[Task data]
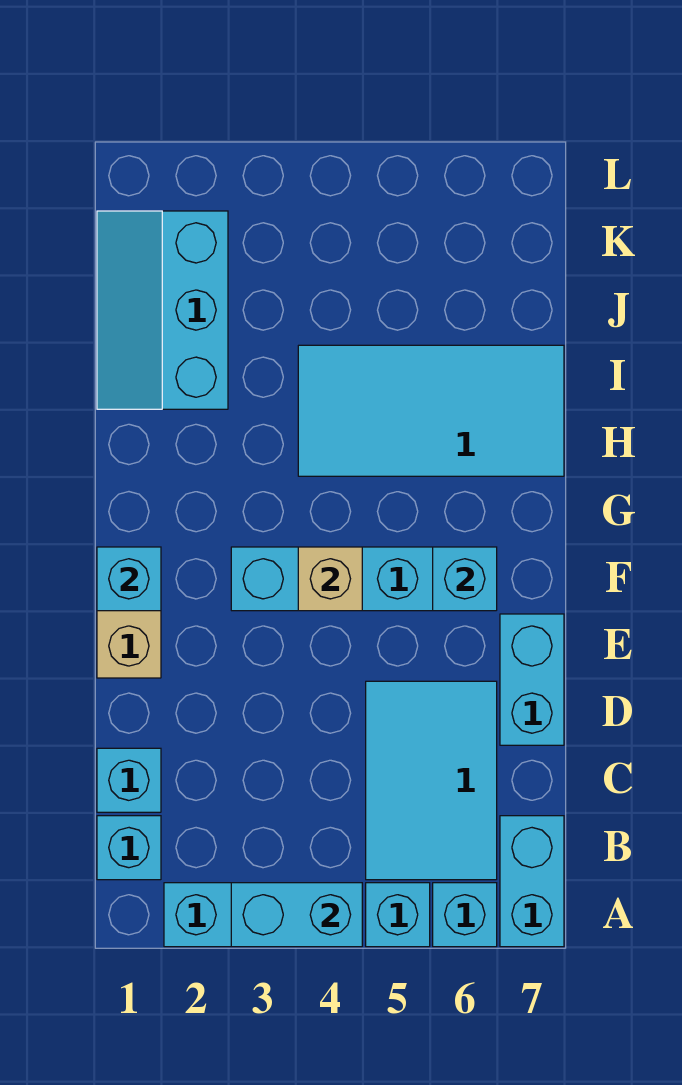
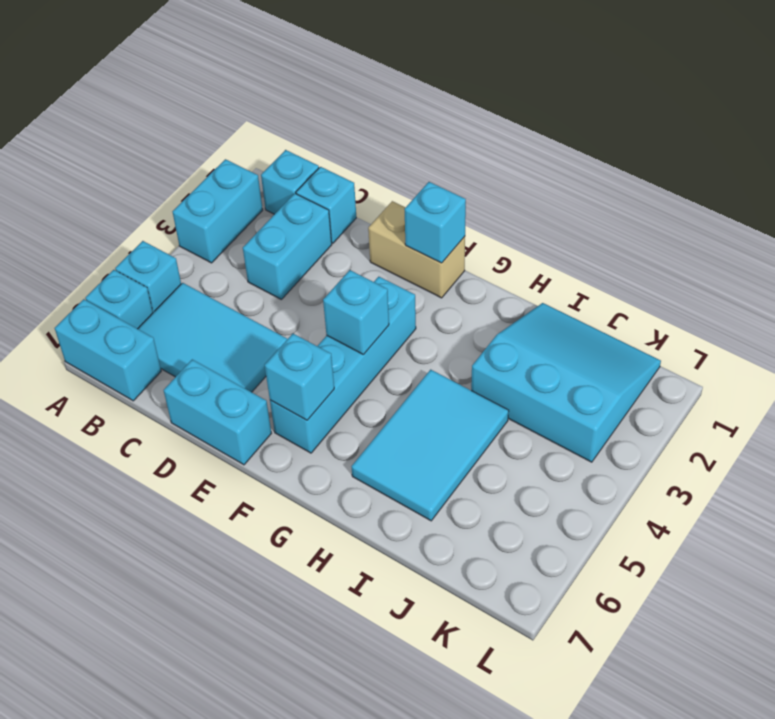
cyan 1x2 brick [231,883,362,947] -> cyan 1x2 brick moved to [243,194,332,299]
tan 1x1 brick [298,547,362,611] -> cyan 1x1 brick [323,270,389,355]
cyan 2x4 tile [298,345,564,476] -> cyan 2x3 tile [351,370,509,521]
cyan 2x3 slope [97,211,228,409] -> cyan 3x3 slope [471,303,661,462]

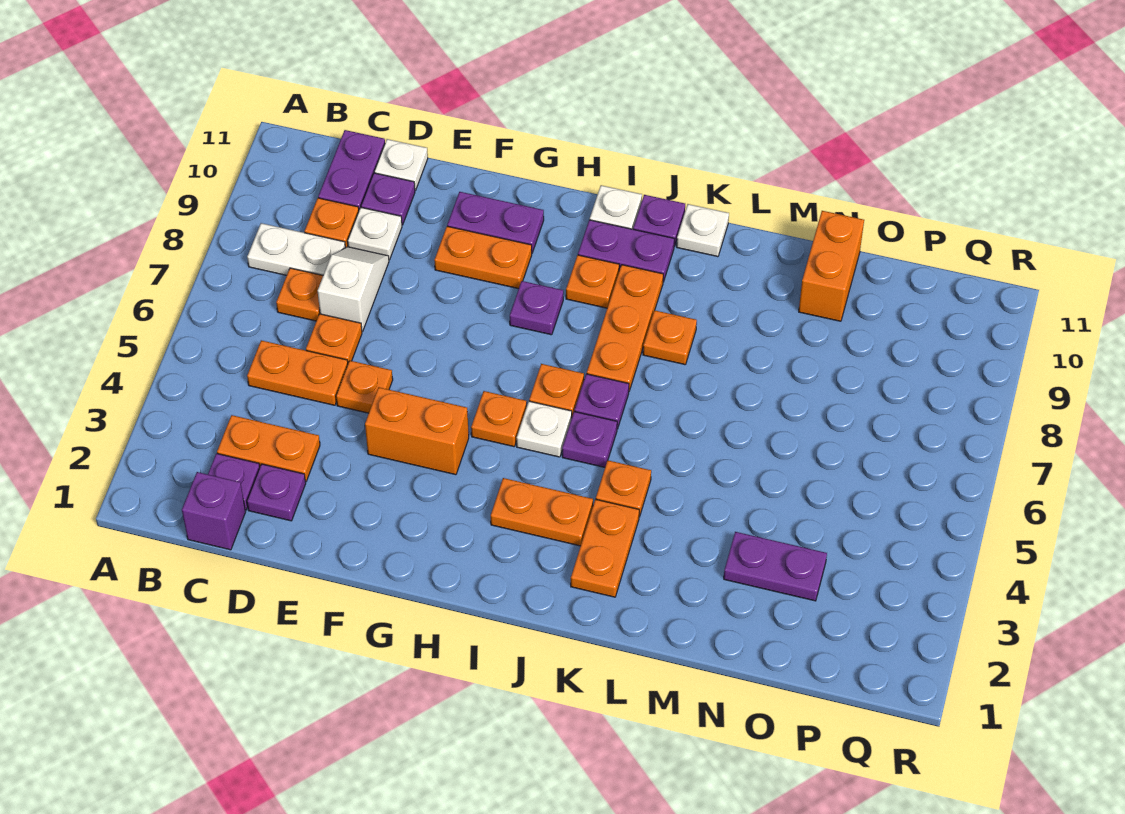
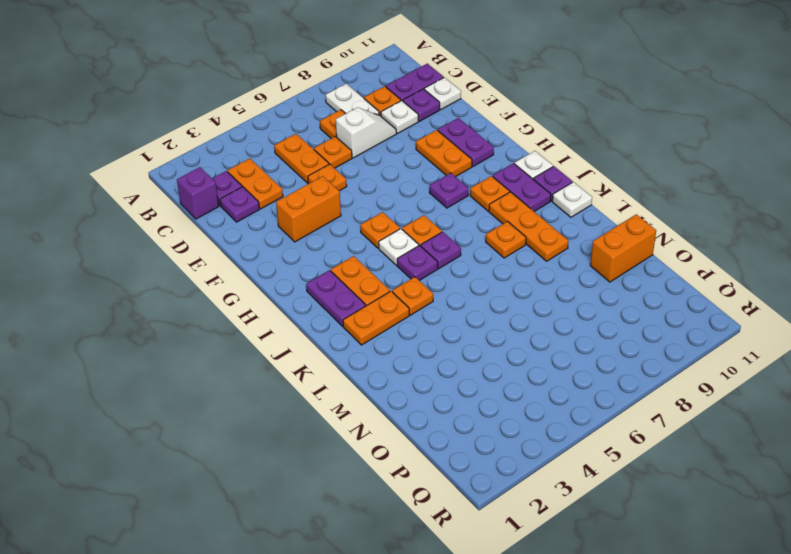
orange 1x2 brick [365,387,469,475] -> orange 1x2 brick turned to [276,176,341,242]
orange 1x3 plate [587,265,663,391] -> orange 1x3 plate turned to [489,192,568,261]
purple 1x2 plate [724,532,827,601] -> purple 1x2 plate moved to [306,270,366,326]

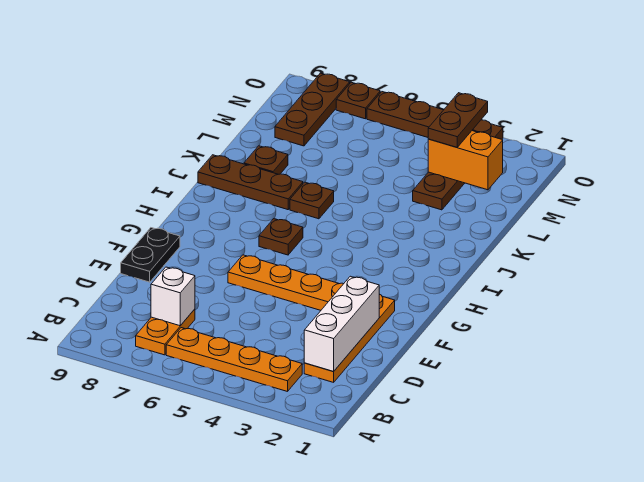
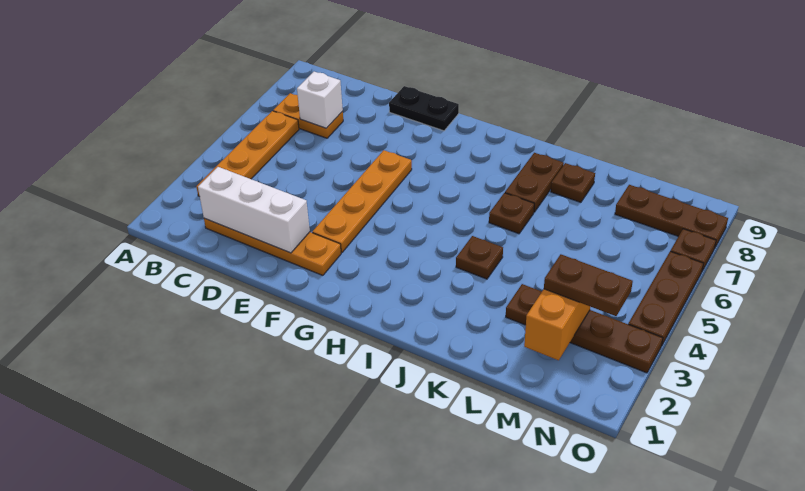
brown 1x1 plate [259,219,303,255] -> brown 1x1 plate moved to [456,236,503,279]
brown 1x3 plate [198,155,303,210] -> brown 1x2 plate [505,153,564,212]

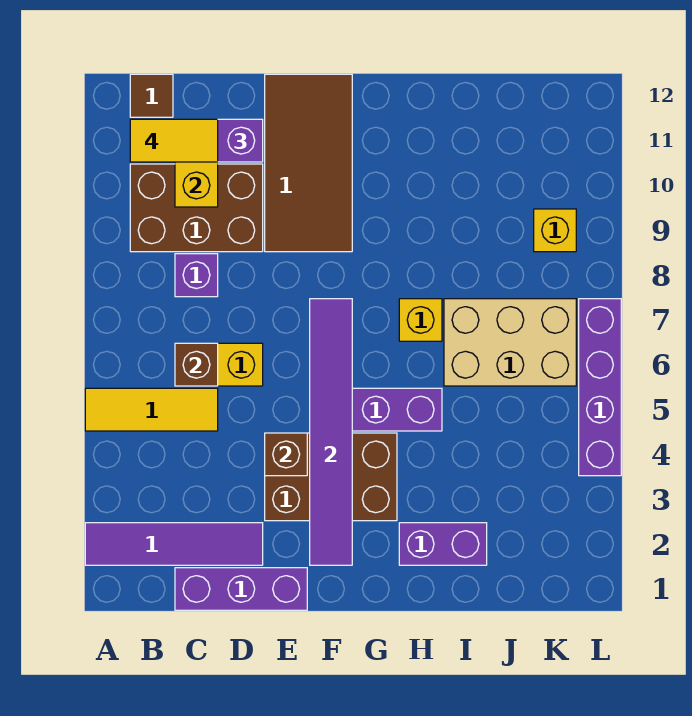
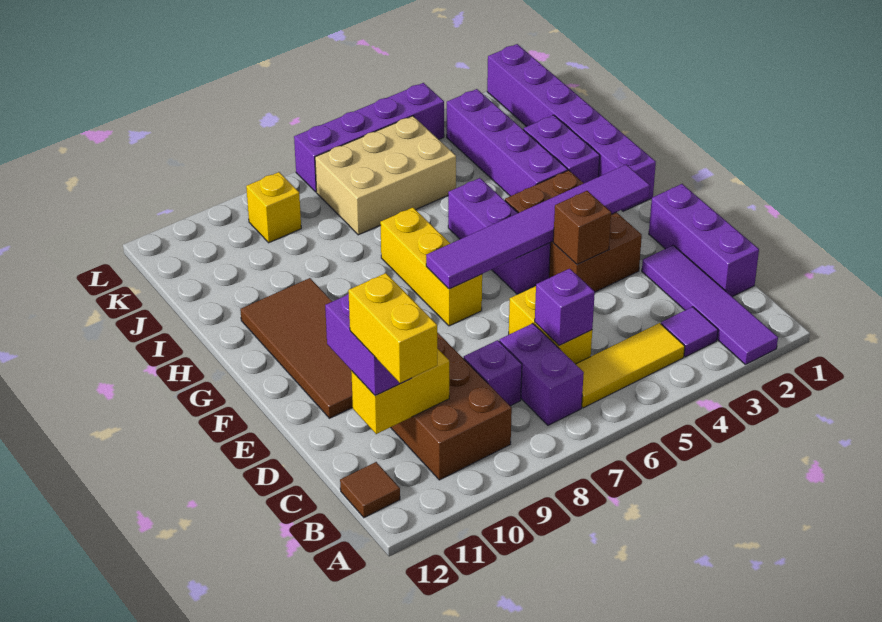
yellow 1x3 tile [85,388,218,431] -> yellow 1x3 tile turned to [576,323,685,408]
none -> purple 1x1 tile [661,307,718,357]
none -> purple 1x2 brick [499,323,584,425]
yellow 1x2 tile [130,119,218,162] -> yellow 1x2 brick [348,273,437,383]
brown 1x1 brick [175,343,218,386] -> purple 1x1 brick [535,269,595,346]
brown 2x4 tile [265,74,352,252] -> brown 2x4 tile turned to [240,278,353,418]
none -> purple 1x6 brick [487,44,656,211]
none -> purple 1x4 brick [446,89,568,196]
yellow 1x1 brick [399,299,442,341] -> yellow 1x3 brick [380,208,482,326]
tan 2x3 brick [444,299,576,386] -> tan 2x3 brick turned to [315,116,456,235]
[/Task data]
Task instructions
Each line of the entries above that contains "plate" must be copied into the answer.

Problem solution
orange 1x3 plate [587,265,663,391] -> orange 1x3 plate turned to [489,192,568,261]
purple 1x2 plate [724,532,827,601] -> purple 1x2 plate moved to [306,270,366,326]
brown 1x1 plate [259,219,303,255] -> brown 1x1 plate moved to [456,236,503,279]
brown 1x3 plate [198,155,303,210] -> brown 1x2 plate [505,153,564,212]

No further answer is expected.